[Stored items]
— BEGIN —

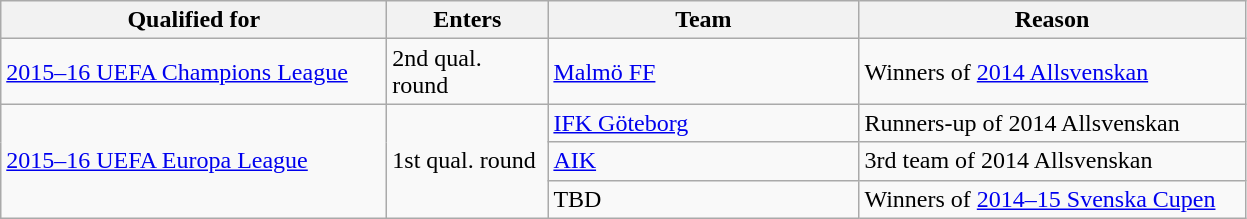
Malmö FF [704, 72]
Qualified for [194, 20]
TBD [704, 199]
AIK [704, 161]
Reason [1052, 20]
Team [704, 20]
1st qual. round [468, 161]
Enters [468, 20]
Winners of 2014 Allsvenskan [1052, 72]
IFK Göteborg [704, 123]
2nd qual. round [468, 72]
3rd team of 2014 Allsvenskan [1052, 161]
Runners-up of 2014 Allsvenskan [1052, 123]
Winners of 2014–15 Svenska Cupen [1052, 199]
2015–16 UEFA Europa League [194, 161]
2015–16 UEFA Champions League [194, 72]
Provide the (X, Y) coordinate of the cell's center where the given text is located.  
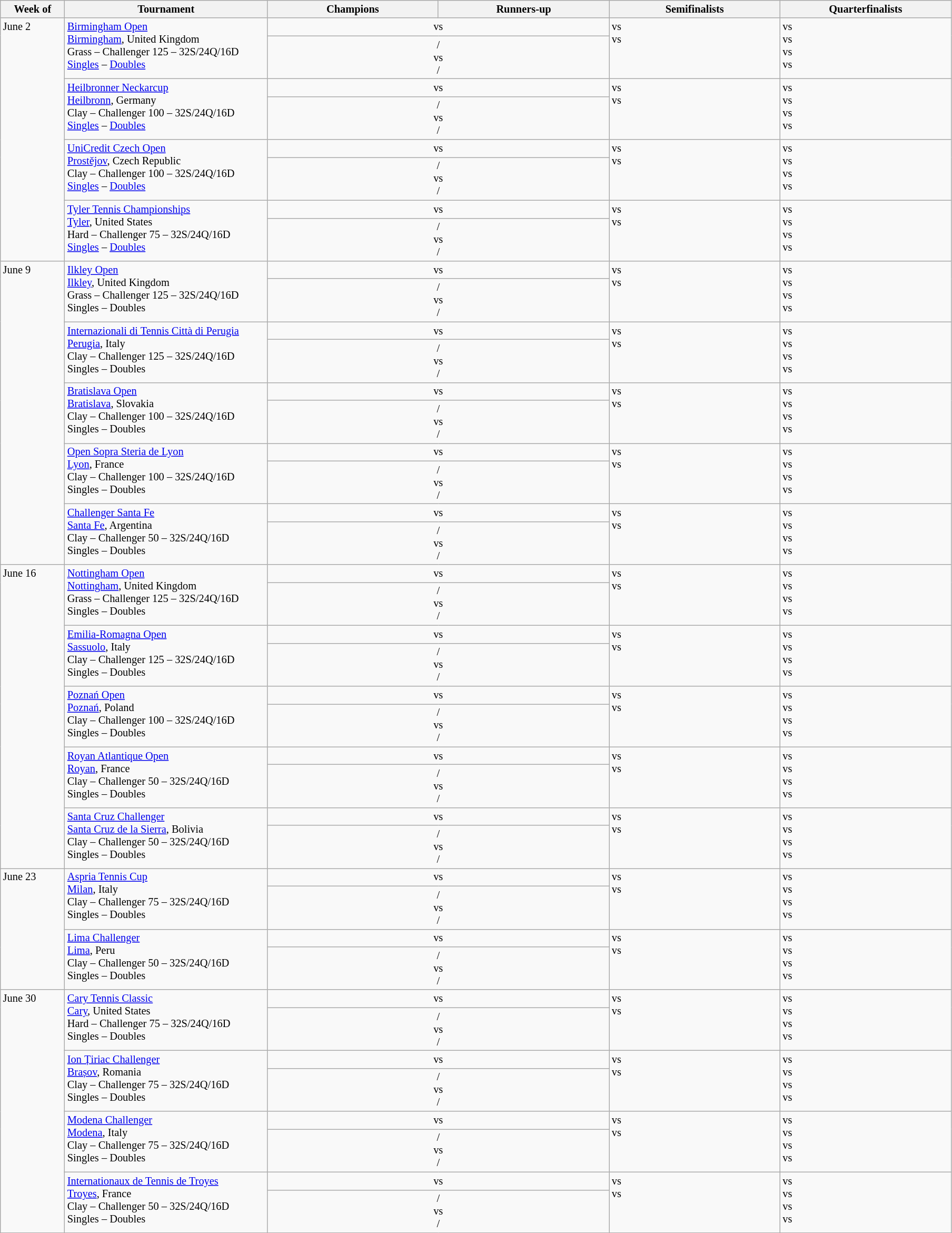
Aspria Tennis CupMilan, Italy Clay – Challenger 75 – 32S/24Q/16DSingles – Doubles (166, 898)
Santa Cruz ChallengerSanta Cruz de la Sierra, Bolivia Clay – Challenger 50 – 32S/24Q/16DSingles – Doubles (166, 837)
June 2 (33, 139)
Bratislava OpenBratislava, Slovakia Clay – Challenger 100 – 32S/24Q/16DSingles – Doubles (166, 413)
Nottingham OpenNottingham, United Kingdom Grass – Challenger 125 – 32S/24Q/16DSingles – Doubles (166, 595)
Internationaux de Tennis de TroyesTroyes, France Clay – Challenger 50 – 32S/24Q/16DSingles – Doubles (166, 1202)
Royan Atlantique OpenRoyan, France Clay – Challenger 50 – 32S/24Q/16DSingles – Doubles (166, 777)
June 23 (33, 929)
Champions (353, 9)
Semifinalists (695, 9)
Birmingham OpenBirmingham, United Kingdom Grass – Challenger 125 – 32S/24Q/16DSingles – Doubles (166, 48)
June 16 (33, 716)
Ilkley OpenIlkley, United Kingdom Grass – Challenger 125 – 32S/24Q/16DSingles – Doubles (166, 291)
Quarterfinalists (866, 9)
June 30 (33, 1111)
UniCredit Czech OpenProstějov, Czech Republic Clay – Challenger 100 – 32S/24Q/16DSingles – Doubles (166, 170)
Lima ChallengerLima, Peru Clay – Challenger 50 – 32S/24Q/16DSingles – Doubles (166, 959)
Open Sopra Steria de LyonLyon, France Clay – Challenger 100 – 32S/24Q/16DSingles – Doubles (166, 473)
Tyler Tennis ChampionshipsTyler, United States Hard – Challenger 75 – 32S/24Q/16DSingles – Doubles (166, 231)
Emilia-Romagna OpenSassuolo, Italy Clay – Challenger 125 – 32S/24Q/16DSingles – Doubles (166, 655)
Tournament (166, 9)
Ion Țiriac ChallengerBrașov, Romania Clay – Challenger 75 – 32S/24Q/16DSingles – Doubles (166, 1080)
Modena ChallengerModena, Italy Clay – Challenger 75 – 32S/24Q/16DSingles – Doubles (166, 1142)
Runners-up (523, 9)
Week of (33, 9)
Cary Tennis ClassicCary, United States Hard – Challenger 75 – 32S/24Q/16DSingles – Doubles (166, 1019)
Challenger Santa FeSanta Fe, Argentina Clay – Challenger 50 – 32S/24Q/16DSingles – Doubles (166, 534)
Heilbronner NeckarcupHeilbronn, Germany Clay – Challenger 100 – 32S/24Q/16DSingles – Doubles (166, 108)
June 9 (33, 413)
Poznań OpenPoznań, Poland Clay – Challenger 100 – 32S/24Q/16DSingles – Doubles (166, 716)
Internazionali di Tennis Città di PerugiaPerugia, Italy Clay – Challenger 125 – 32S/24Q/16DSingles – Doubles (166, 352)
Pinpoint the cell where the given text exists, returning its (X, Y) midpoint coordinate. 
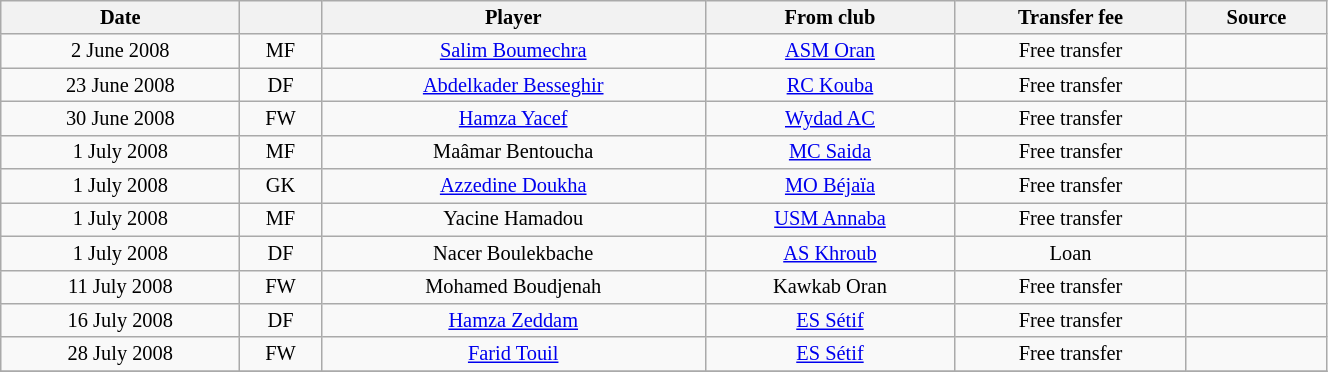
16 July 2008 (120, 320)
Hamza Yacef (513, 118)
Wydad AC (830, 118)
30 June 2008 (120, 118)
Source (1256, 17)
Nacer Boulekbache (513, 253)
Farid Touil (513, 354)
Abdelkader Besseghir (513, 85)
ASM Oran (830, 51)
MC Saida (830, 152)
Transfer fee (1071, 17)
Player (513, 17)
AS Khroub (830, 253)
From club (830, 17)
23 June 2008 (120, 85)
Hamza Zeddam (513, 320)
GK (280, 186)
2 June 2008 (120, 51)
Mohamed Boudjenah (513, 287)
28 July 2008 (120, 354)
MO Béjaïa (830, 186)
Salim Boumechra (513, 51)
RC Kouba (830, 85)
Date (120, 17)
11 July 2008 (120, 287)
Loan (1071, 253)
Yacine Hamadou (513, 219)
Maâmar Bentoucha (513, 152)
USM Annaba (830, 219)
Azzedine Doukha (513, 186)
Kawkab Oran (830, 287)
Pinpoint the cell where the given text exists, returning its (x, y) midpoint coordinate. 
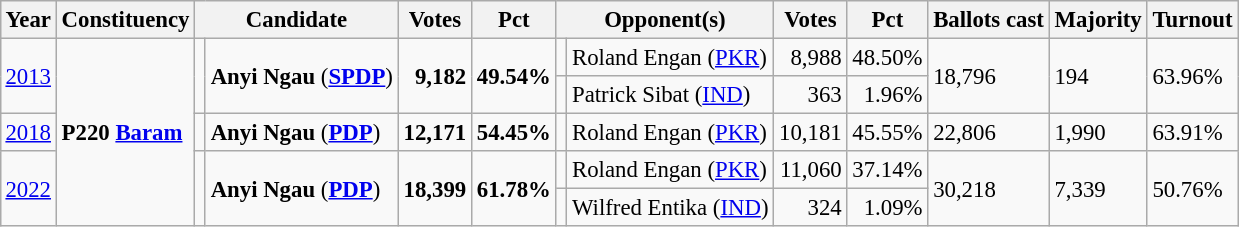
Ballots cast (988, 20)
Constituency (125, 20)
61.78% (514, 188)
11,060 (810, 170)
194 (1098, 76)
54.45% (514, 133)
P220 Baram (125, 132)
1.96% (888, 95)
2022 (28, 188)
Wilfred Entika (IND) (670, 208)
48.50% (888, 57)
30,218 (988, 188)
22,806 (988, 133)
63.96% (1192, 76)
18,399 (434, 188)
Candidate (296, 20)
10,181 (810, 133)
324 (810, 208)
18,796 (988, 76)
1.09% (888, 208)
2013 (28, 76)
Majority (1098, 20)
9,182 (434, 76)
1,990 (1098, 133)
7,339 (1098, 188)
Turnout (1192, 20)
8,988 (810, 57)
Anyi Ngau (SPDP) (302, 76)
49.54% (514, 76)
63.91% (1192, 133)
Patrick Sibat (IND) (670, 95)
Opponent(s) (665, 20)
Year (28, 20)
50.76% (1192, 188)
45.55% (888, 133)
12,171 (434, 133)
37.14% (888, 170)
363 (810, 95)
2018 (28, 133)
Output the (X, Y) coordinate of the center of the cell containing the given text.  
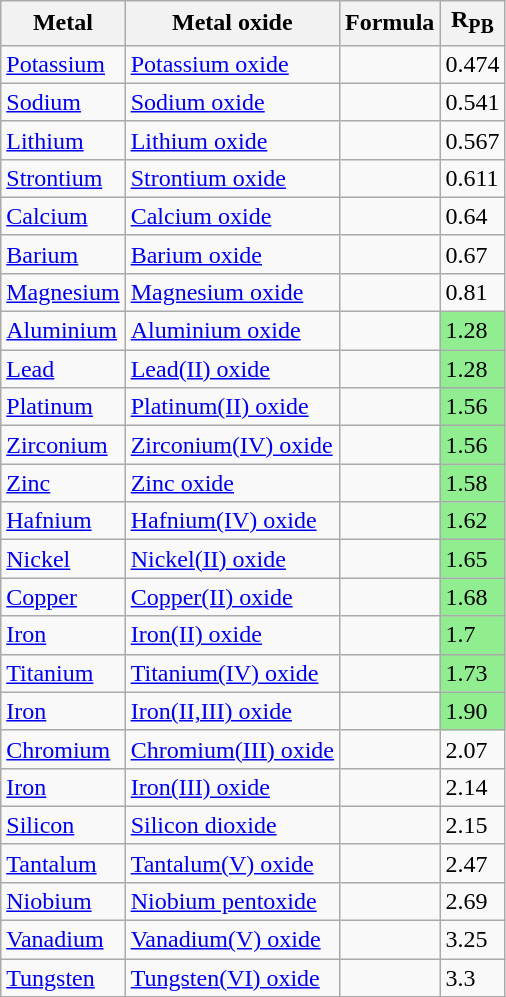
Hafnium (63, 521)
Vanadium (63, 940)
2.07 (472, 749)
Strontium (63, 178)
Tantalum (63, 863)
Sodium (63, 102)
Lead (63, 369)
Titanium (63, 673)
Zinc (63, 483)
0.611 (472, 178)
Aluminium oxide (232, 331)
0.67 (472, 254)
Hafnium(IV) oxide (232, 521)
Potassium oxide (232, 64)
Nickel (63, 559)
Titanium(IV) oxide (232, 673)
1.65 (472, 559)
3.3 (472, 978)
RPB (472, 23)
Tantalum(V) oxide (232, 863)
3.25 (472, 940)
2.47 (472, 863)
Formula (389, 23)
2.69 (472, 901)
1.58 (472, 483)
0.474 (472, 64)
Aluminium (63, 331)
Copper (63, 597)
Metal oxide (232, 23)
Metal (63, 23)
Barium oxide (232, 254)
Zinc oxide (232, 483)
Potassium (63, 64)
Zirconium(IV) oxide (232, 445)
2.14 (472, 787)
Zirconium (63, 445)
Sodium oxide (232, 102)
Silicon dioxide (232, 825)
Platinum (63, 407)
Iron(II,III) oxide (232, 711)
Niobium (63, 901)
Iron(III) oxide (232, 787)
Niobium pentoxide (232, 901)
Barium (63, 254)
Vanadium(V) oxide (232, 940)
Calcium oxide (232, 216)
Magnesium oxide (232, 292)
1.68 (472, 597)
Silicon (63, 825)
0.567 (472, 140)
1.62 (472, 521)
Strontium oxide (232, 178)
Magnesium (63, 292)
Nickel(II) oxide (232, 559)
2.15 (472, 825)
1.73 (472, 673)
Tungsten (63, 978)
Copper(II) oxide (232, 597)
Calcium (63, 216)
Chromium(III) oxide (232, 749)
Lithium oxide (232, 140)
0.64 (472, 216)
Iron(II) oxide (232, 635)
Lead(II) oxide (232, 369)
1.7 (472, 635)
1.90 (472, 711)
0.541 (472, 102)
0.81 (472, 292)
Chromium (63, 749)
Tungsten(VI) oxide (232, 978)
Platinum(II) oxide (232, 407)
Lithium (63, 140)
Pinpoint the cell where the given text exists, returning its (X, Y) midpoint coordinate. 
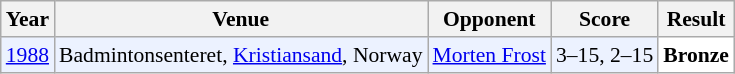
Morten Frost (490, 55)
Opponent (490, 19)
Result (696, 19)
3–15, 2–15 (604, 55)
1988 (28, 55)
Venue (240, 19)
Score (604, 19)
Badmintonsenteret, Kristiansand, Norway (240, 55)
Bronze (696, 55)
Year (28, 19)
Identify which cell holds the provided text, then report its [x, y] central coordinate. 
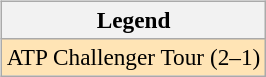
ATP Challenger Tour (2–1) [133, 57]
Legend [133, 20]
From the cell containing the given text, extract its center point as (x, y) coordinate. 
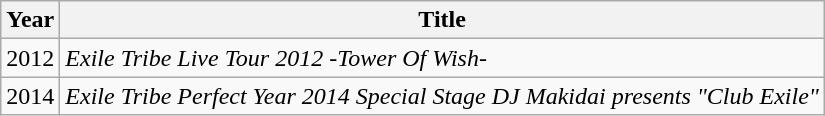
Title (442, 20)
Exile Tribe Live Tour 2012 -Tower Of Wish- (442, 58)
2014 (30, 96)
2012 (30, 58)
Exile Tribe Perfect Year 2014 Special Stage DJ Makidai presents "Club Exile" (442, 96)
Year (30, 20)
Detect which cell encompasses the target text, then output its [X, Y] center coordinate. 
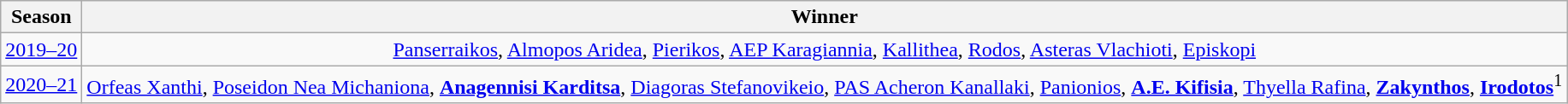
Winner [825, 17]
2019–20 [41, 50]
2020–21 [41, 86]
Season [41, 17]
Panserraikos, Almopos Aridea, Pierikos, AEP Karagiannia, Kallithea, Rodos, Asteras Vlachioti, Episkopi [825, 50]
Identify which cell holds the provided text, then report its (X, Y) central coordinate. 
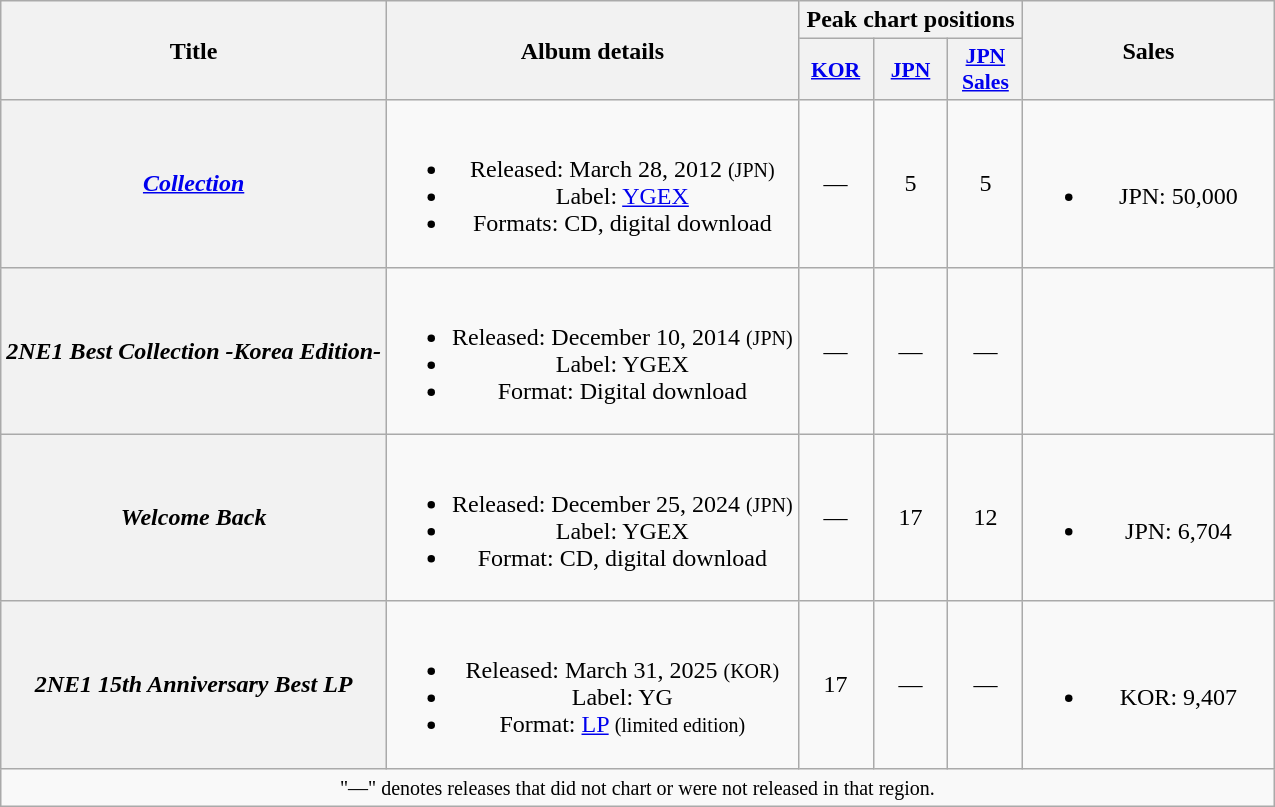
Released: December 25, 2024 (JPN)Label: YGEXFormat: CD, digital download (593, 518)
Album details (593, 50)
KOR (836, 70)
2NE1 15th Anniversary Best LP (194, 684)
Title (194, 50)
Welcome Back (194, 518)
Sales (1148, 50)
JPN Sales (986, 70)
2NE1 Best Collection -Korea Edition- (194, 350)
JPN: 50,000 (1148, 184)
JPN: 6,704 (1148, 518)
Peak chart positions (910, 20)
12 (986, 518)
Collection (194, 184)
Released: March 28, 2012 (JPN)Label: YGEXFormats: CD, digital download (593, 184)
KOR: 9,407 (1148, 684)
JPN (910, 70)
Released: December 10, 2014 (JPN)Label: YGEXFormat: Digital download (593, 350)
Released: March 31, 2025 (KOR)Label: YGFormat: LP (limited edition) (593, 684)
"—" denotes releases that did not chart or were not released in that region. (638, 787)
Identify which cell holds the provided text, then report its [x, y] central coordinate. 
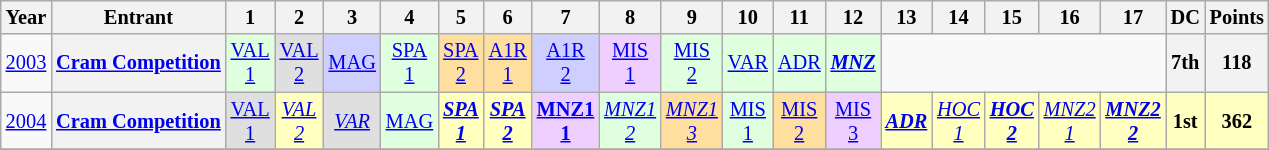
16 [1070, 17]
A1R1 [508, 63]
7th [1186, 63]
MNZ21 [1070, 121]
MIS3 [854, 121]
118 [1237, 63]
10 [748, 17]
A1R2 [566, 63]
9 [692, 17]
362 [1237, 121]
MNZ11 [566, 121]
2003 [26, 63]
MNZ [854, 63]
14 [958, 17]
MNZ12 [630, 121]
MNZ13 [692, 121]
1 [250, 17]
4 [410, 17]
MNZ22 [1132, 121]
3 [352, 17]
HOC1 [958, 121]
11 [800, 17]
1st [1186, 121]
Year [26, 17]
8 [630, 17]
Points [1237, 17]
2004 [26, 121]
5 [461, 17]
12 [854, 17]
13 [907, 17]
Entrant [138, 17]
HOC2 [1012, 121]
6 [508, 17]
17 [1132, 17]
DC [1186, 17]
2 [300, 17]
7 [566, 17]
15 [1012, 17]
For the text-containing cell, return its midpoint in [X, Y] coordinate format. 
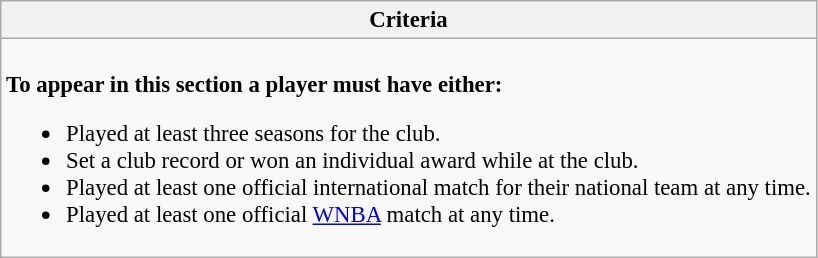
Criteria [408, 20]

— END —

**WRITTEN REQUEST:** Convert the entries, starting at their beginning and ending at the line that contains "Provide the (X, Y)", into a JSON list of strings with one string per line and no blank lines. Leave the pictures out of the list.

**WRITTEN REPLY:**
[
  "Malmö FF [704, 72]",
  "Qualified for [194, 20]",
  "TBD [704, 199]",
  "AIK [704, 161]",
  "Reason [1052, 20]",
  "Team [704, 20]",
  "1st qual. round [468, 161]",
  "Enters [468, 20]",
  "Winners of 2014 Allsvenskan [1052, 72]",
  "IFK Göteborg [704, 123]",
  "2nd qual. round [468, 72]",
  "3rd team of 2014 Allsvenskan [1052, 161]",
  "Runners-up of 2014 Allsvenskan [1052, 123]",
  "Winners of 2014–15 Svenska Cupen [1052, 199]",
  "2015–16 UEFA Europa League [194, 161]",
  "2015–16 UEFA Champions League [194, 72]",
  "Provide the (X, Y) coordinate of the cell's center where the given text is located.  "
]